WORK INSTRUCTIONS =>
Whenever a line contains the string "carcinoma", copy it out of the entries.

DATASET ENTRIES =>
····················
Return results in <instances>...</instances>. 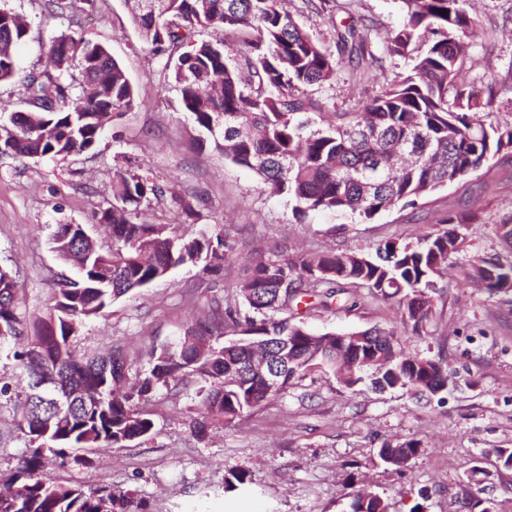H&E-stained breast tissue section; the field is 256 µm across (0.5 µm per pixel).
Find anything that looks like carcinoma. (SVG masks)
<instances>
[{
	"label": "carcinoma",
	"instance_id": "obj_1",
	"mask_svg": "<svg viewBox=\"0 0 512 512\" xmlns=\"http://www.w3.org/2000/svg\"><path fill=\"white\" fill-rule=\"evenodd\" d=\"M140 40L166 58L180 91L181 109L207 132L221 124L215 147L233 163L255 172L270 195H287L294 210L334 211L370 220L382 211L415 204L450 183L460 182L491 158L512 153V123H483L472 112H492L493 84L475 96L466 84L464 63L477 36L469 0H401L403 23L389 32L384 50L412 61L381 93L353 112H332L327 102L308 94L336 75V57L283 8L284 0H126ZM219 27L235 35L247 52L234 61L225 42L195 39L200 28ZM336 47L358 69L379 61L371 50L370 28L355 23L333 28ZM27 28L0 24V83L20 72L16 50ZM54 69L27 76L29 108L0 123V154L61 160L89 150L104 132L102 114L122 113L136 105V93L108 49L82 36L62 34L47 48ZM79 67V78L70 73ZM154 177L128 169L112 185V204L96 213L112 228V247L71 224L58 225L53 250L63 260L76 251L82 262L74 276H62L54 304L25 323L16 314L15 284L0 271V341L25 339L14 353L20 373L31 382L53 376L60 387L89 398L88 406L57 413L38 405L28 390L17 403L18 428L30 442L46 445L87 467L88 449L118 445L149 436L154 428L139 404L154 390L194 376L197 436L213 420L232 423L283 395L296 381L318 370L332 373L351 388L399 390L432 397L451 381L439 360L405 354L393 330L362 332L356 351L336 350V334L326 332L311 345L302 322L282 313L315 297L326 310L348 302L355 288L398 304L405 331L420 336L435 314L433 293L448 265L468 246L464 229L471 215H448L446 227L415 241L389 240L375 252L359 250L259 253L233 298L208 307L175 340L152 353L150 367L126 391L113 382L125 377L121 348L106 356L75 355L72 340L86 320L121 297L187 264H203L218 275L233 246L216 230L172 234L166 224L142 219L143 207L166 196ZM188 224L202 218L204 198L171 196ZM467 280L494 293L512 292V262L496 256L461 265ZM227 329L245 330L219 342ZM291 336L301 358L281 386L269 390L263 377L247 370L250 345L260 339L277 347L275 337ZM420 450V442L386 441L379 460L401 471ZM130 500L107 486L63 484L36 473L28 464L16 479L0 486V512H126ZM377 493L356 494L350 512H388Z\"/></svg>",
	"mask_w": 512,
	"mask_h": 512
}]
</instances>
····················
CORRECT RESULT =>
Find anything that looks like carcinoma. (SVG masks)
	"label": "carcinoma",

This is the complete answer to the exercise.